-- BEGIN Entries --
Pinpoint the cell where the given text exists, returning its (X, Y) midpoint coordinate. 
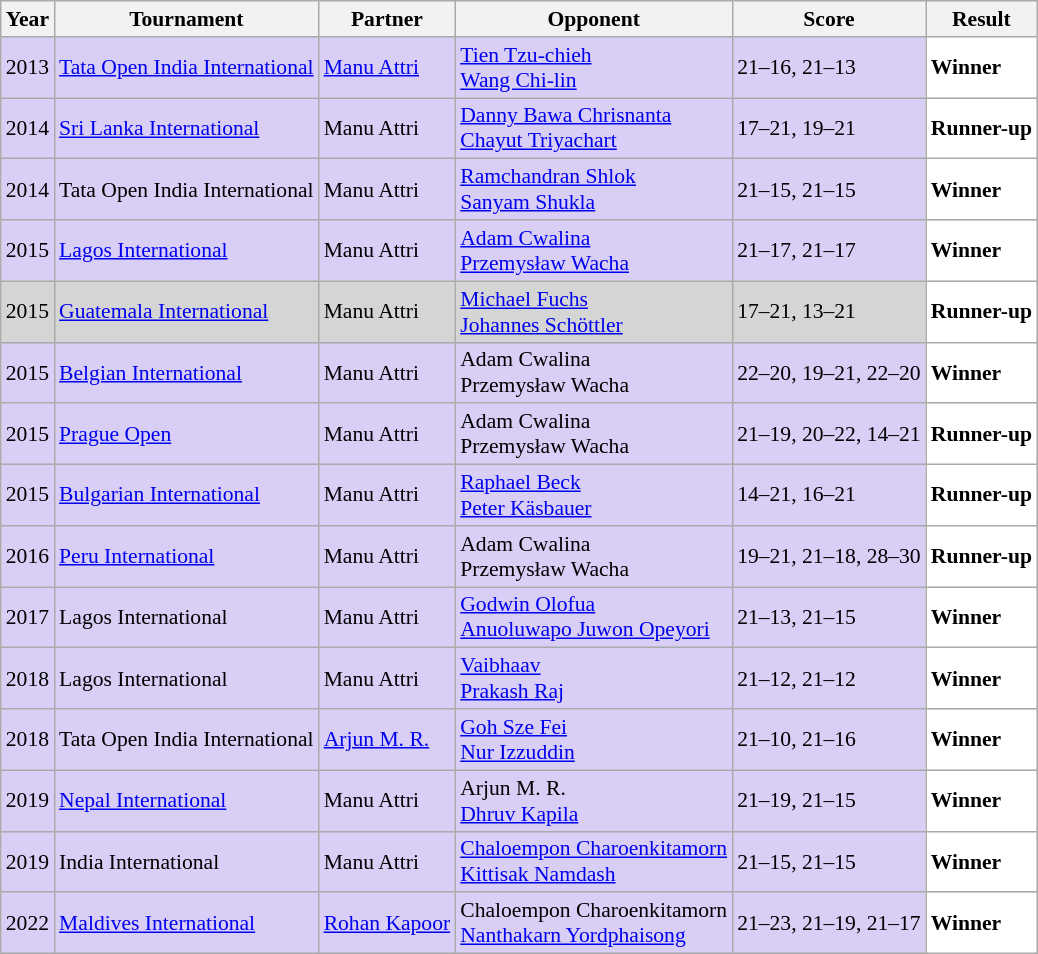
21–16, 21–13 (829, 68)
21–13, 21–15 (829, 618)
Danny Bawa Chrisnanta Chayut Triyachart (594, 128)
Godwin Olofua Anuoluwapo Juwon Opeyori (594, 618)
Goh Sze Fei Nur Izzuddin (594, 740)
2016 (28, 556)
India International (186, 862)
21–19, 20–22, 14–21 (829, 434)
Partner (388, 19)
21–17, 21–17 (829, 250)
Sri Lanka International (186, 128)
Vaibhaav Prakash Raj (594, 678)
22–20, 19–21, 22–20 (829, 372)
19–21, 21–18, 28–30 (829, 556)
17–21, 19–21 (829, 128)
2013 (28, 68)
Arjun M. R. (388, 740)
Chaloempon Charoenkitamorn Kittisak Namdash (594, 862)
2017 (28, 618)
Nepal International (186, 800)
2022 (28, 924)
Year (28, 19)
14–21, 16–21 (829, 496)
Prague Open (186, 434)
Guatemala International (186, 312)
Ramchandran Shlok Sanyam Shukla (594, 190)
Rohan Kapoor (388, 924)
Belgian International (186, 372)
21–23, 21–19, 21–17 (829, 924)
Peru International (186, 556)
Chaloempon Charoenkitamorn Nanthakarn Yordphaisong (594, 924)
Tien Tzu-chieh Wang Chi-lin (594, 68)
Opponent (594, 19)
Score (829, 19)
Michael Fuchs Johannes Schöttler (594, 312)
17–21, 13–21 (829, 312)
Bulgarian International (186, 496)
Result (982, 19)
21–12, 21–12 (829, 678)
21–10, 21–16 (829, 740)
Arjun M. R. Dhruv Kapila (594, 800)
Tournament (186, 19)
Maldives International (186, 924)
Raphael Beck Peter Käsbauer (594, 496)
21–19, 21–15 (829, 800)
-- END Entries --
Exercise instructions: Can you reproduce every one of the entries above word for word, leaving out the pictures?

Result of the exercise:
Pinpoint the cell where the given text exists, returning its (X, Y) midpoint coordinate. 
21–16, 21–13 (829, 68)
21–13, 21–15 (829, 618)
Danny Bawa Chrisnanta Chayut Triyachart (594, 128)
Godwin Olofua Anuoluwapo Juwon Opeyori (594, 618)
Goh Sze Fei Nur Izzuddin (594, 740)
2016 (28, 556)
India International (186, 862)
21–19, 20–22, 14–21 (829, 434)
Partner (388, 19)
21–17, 21–17 (829, 250)
Sri Lanka International (186, 128)
Vaibhaav Prakash Raj (594, 678)
22–20, 19–21, 22–20 (829, 372)
19–21, 21–18, 28–30 (829, 556)
17–21, 19–21 (829, 128)
2013 (28, 68)
Arjun M. R. (388, 740)
Chaloempon Charoenkitamorn Kittisak Namdash (594, 862)
2017 (28, 618)
Nepal International (186, 800)
2022 (28, 924)
Year (28, 19)
14–21, 16–21 (829, 496)
Prague Open (186, 434)
Guatemala International (186, 312)
Ramchandran Shlok Sanyam Shukla (594, 190)
Rohan Kapoor (388, 924)
Belgian International (186, 372)
21–23, 21–19, 21–17 (829, 924)
Peru International (186, 556)
Chaloempon Charoenkitamorn Nanthakarn Yordphaisong (594, 924)
Tien Tzu-chieh Wang Chi-lin (594, 68)
Opponent (594, 19)
Score (829, 19)
Michael Fuchs Johannes Schöttler (594, 312)
17–21, 13–21 (829, 312)
Bulgarian International (186, 496)
Result (982, 19)
21–12, 21–12 (829, 678)
21–10, 21–16 (829, 740)
Arjun M. R. Dhruv Kapila (594, 800)
Tournament (186, 19)
Maldives International (186, 924)
Raphael Beck Peter Käsbauer (594, 496)
21–19, 21–15 (829, 800)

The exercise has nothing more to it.